╭──
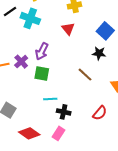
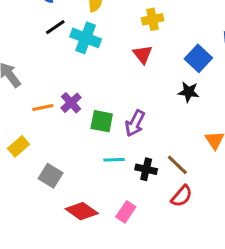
purple arrow: (42, 51) -> (135, 123), moved
brown line: (85, 75) -> (177, 165), moved
black cross: (64, 112) -> (146, 169), moved
red semicircle: (100, 113) -> (182, 196), moved

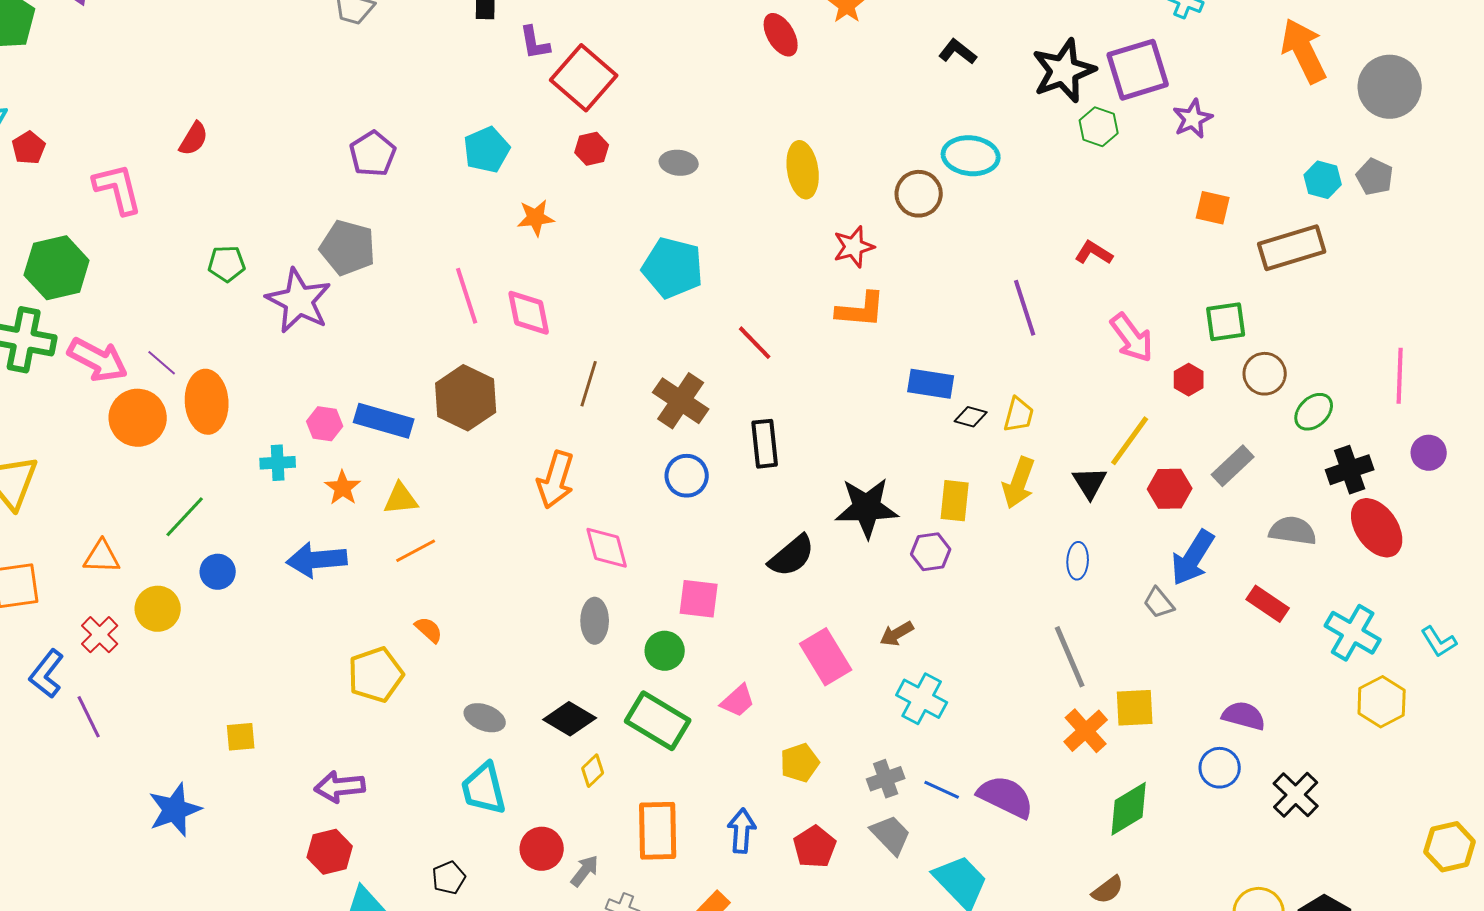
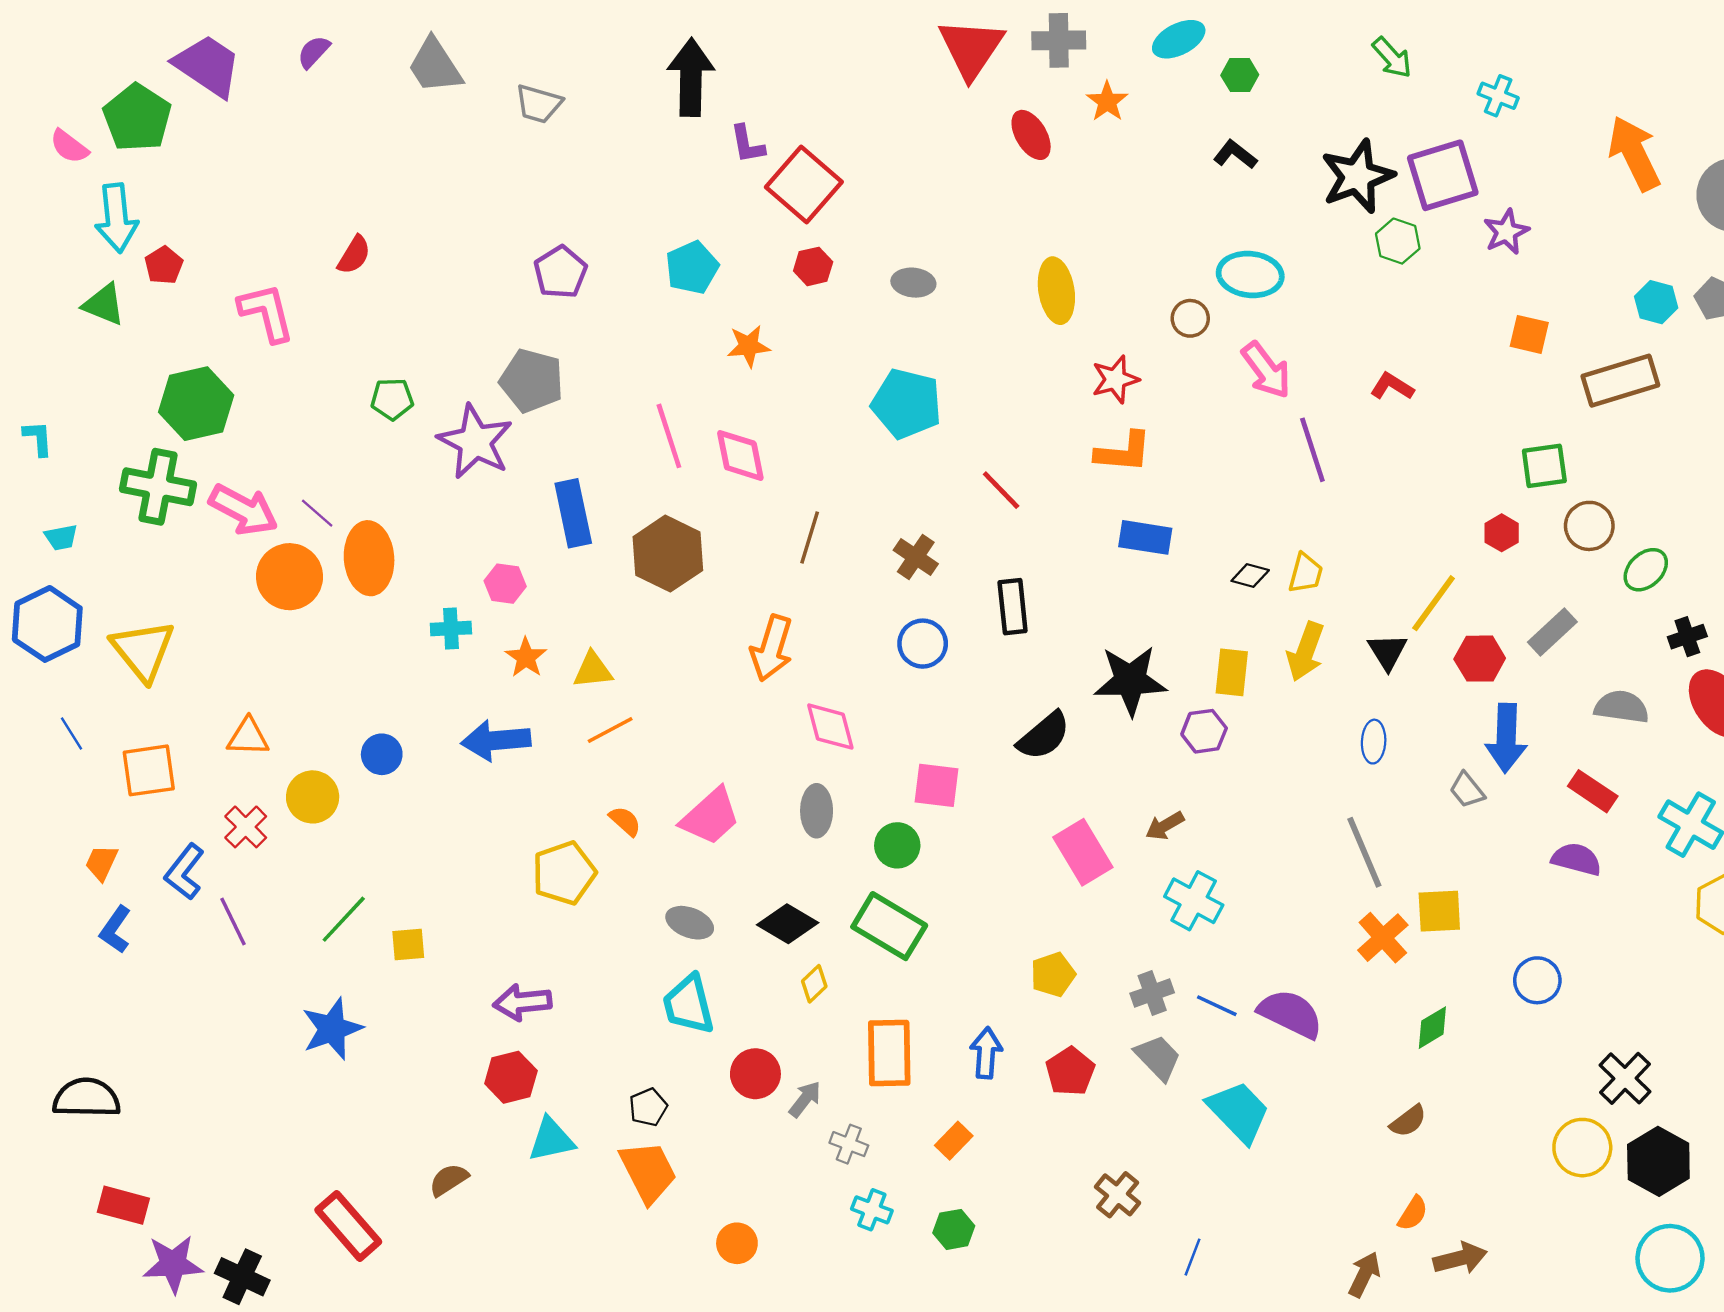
brown circle: (919, 194) -> (1190, 318), size x0.7
pink arrow: (1132, 338) -> (1266, 370), moved
blue rectangle: (931, 384) -> (1145, 537), moved
brown cross: (681, 401) -> (916, 557), size x0.7
blue rectangle: (384, 421) -> (573, 513), moved, turned 62
black cross: (1350, 470) -> (1687, 637), size x0.7
green line: (185, 517) -> (344, 919), moved
blue arrow: (1193, 558) -> (1506, 738), turned -30
pink trapezoid: (738, 701) -> (710, 817), moved, size x1.5
purple semicircle: (1244, 716) -> (1577, 859), moved
black cross: (1296, 795) -> (1625, 1078), moved
green diamond: (1129, 809) -> (1432, 1028), size x0.7

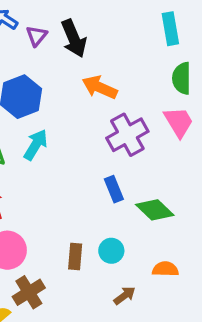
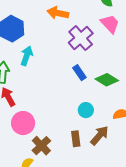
brown rectangle: (75, 256) -> (76, 139), moved
brown arrow: (125, 296) -> (100, 135), size x1.5

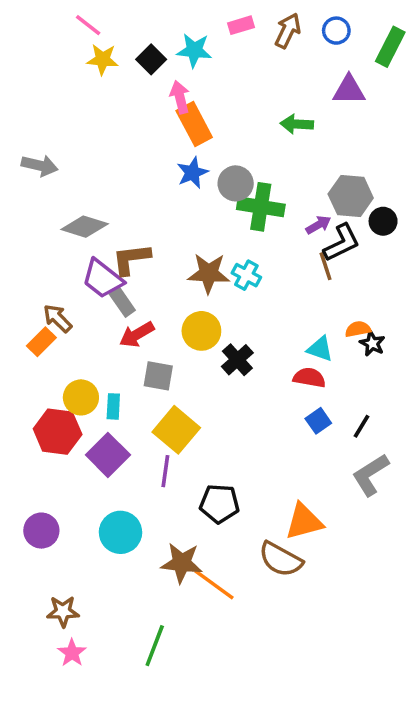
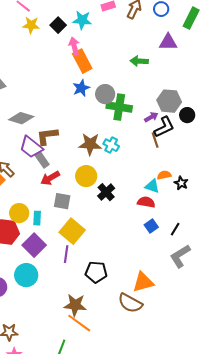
orange semicircle: (358, 329) -> (164, 175), moved
cyan circle: (121, 532) -> (26, 275), moved
orange line: (214, 584) -> (79, 323), moved

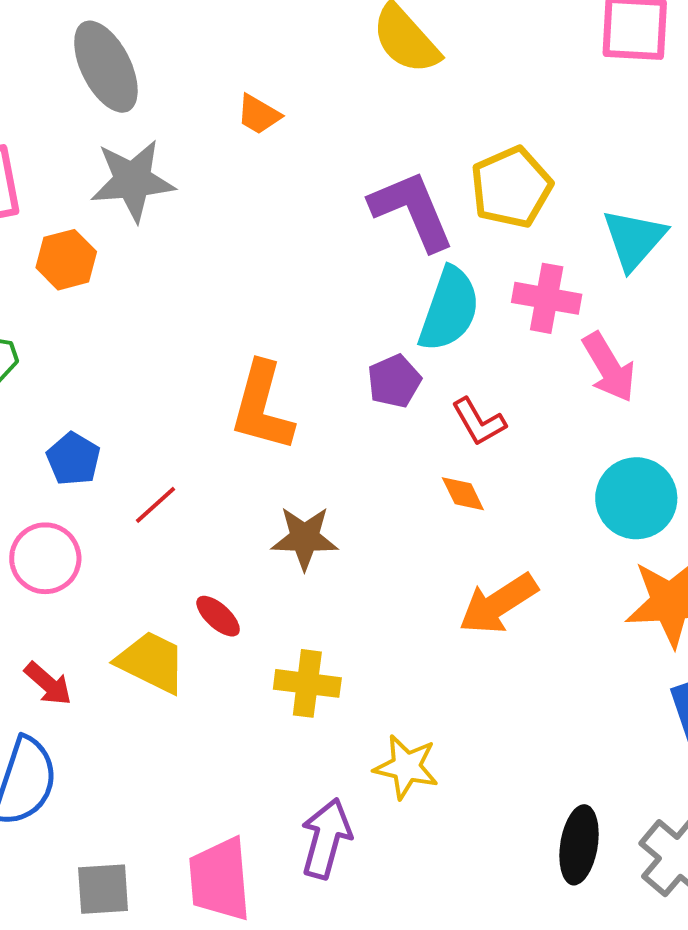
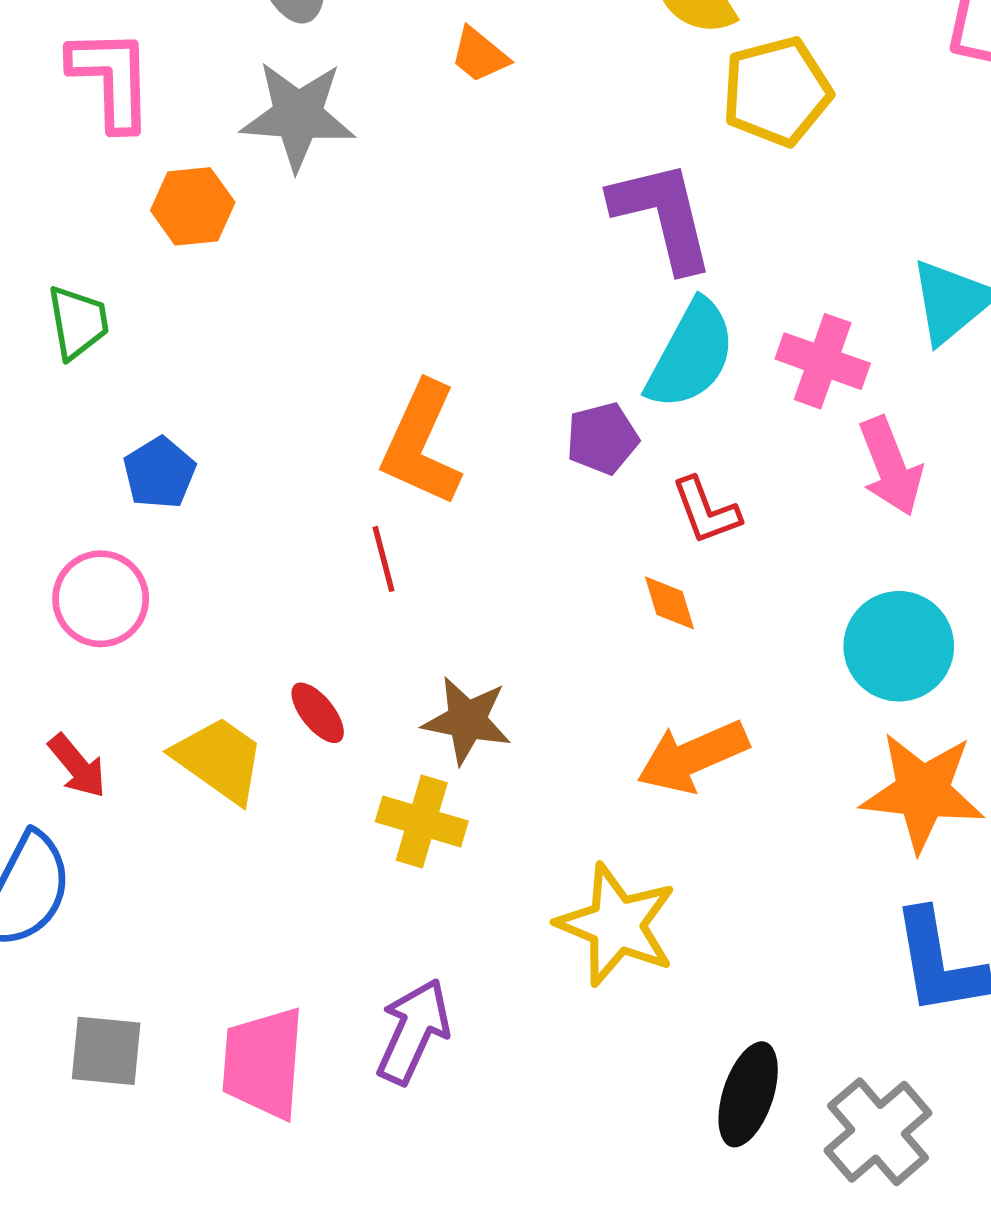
yellow pentagon: (511, 187) -> (777, 91), moved
red line: (155, 505) -> (383, 559), moved, turned -72
brown star: (305, 538) -> (467, 720), moved
yellow star: (406, 767) -> (617, 925), moved, size x1.4

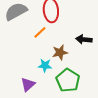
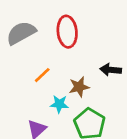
orange line: (40, 32) -> (42, 75), moved

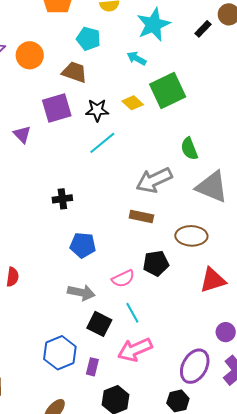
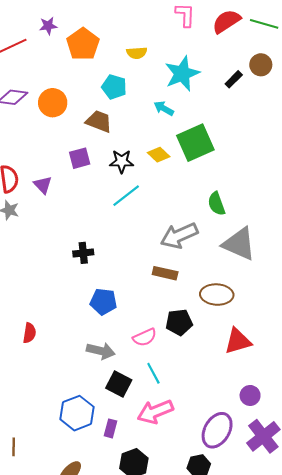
purple square: (57, 108) -> (80, 158), size x0.7

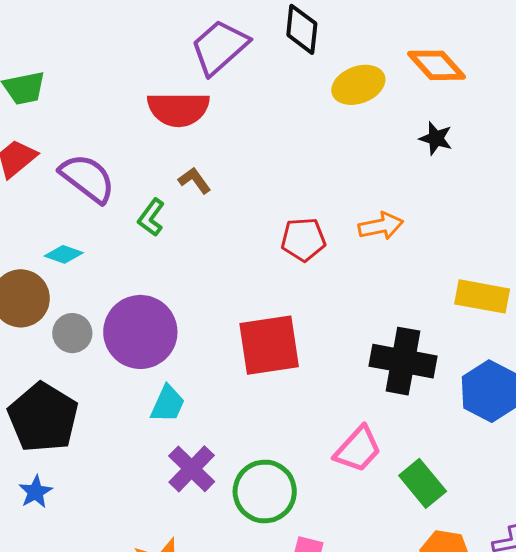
╰──
→ Task statement
Reproduce the lines from the one holding "orange line: (40, 32) -> (42, 75), moved" through the end of the entries above exactly, keeping both ends and dropping every picture.

→ Written answer
orange line: (40, 32) -> (42, 75), moved

purple square: (57, 108) -> (80, 158), size x0.7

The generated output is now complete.